• _Records drawn from a dataset_:
----
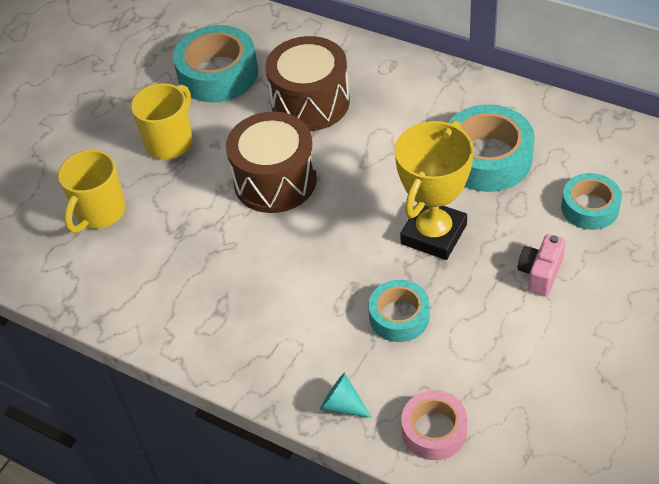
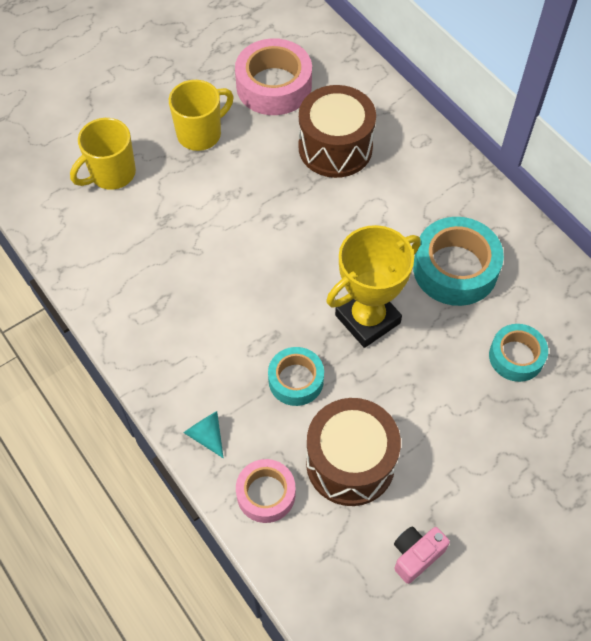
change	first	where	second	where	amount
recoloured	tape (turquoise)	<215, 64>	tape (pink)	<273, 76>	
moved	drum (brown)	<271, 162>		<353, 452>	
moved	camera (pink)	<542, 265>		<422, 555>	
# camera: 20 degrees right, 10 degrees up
----
• _REQUIRED WORK_:
Copy every record exactly, dropping the images.

• _REPLY TO THE EXERCISE_:
change	first	where	second	where	amount
recoloured	tape (turquoise)	<215, 64>	tape (pink)	<273, 76>	
moved	drum (brown)	<271, 162>		<353, 452>	
moved	camera (pink)	<542, 265>		<422, 555>	
# camera: 20 degrees right, 10 degrees up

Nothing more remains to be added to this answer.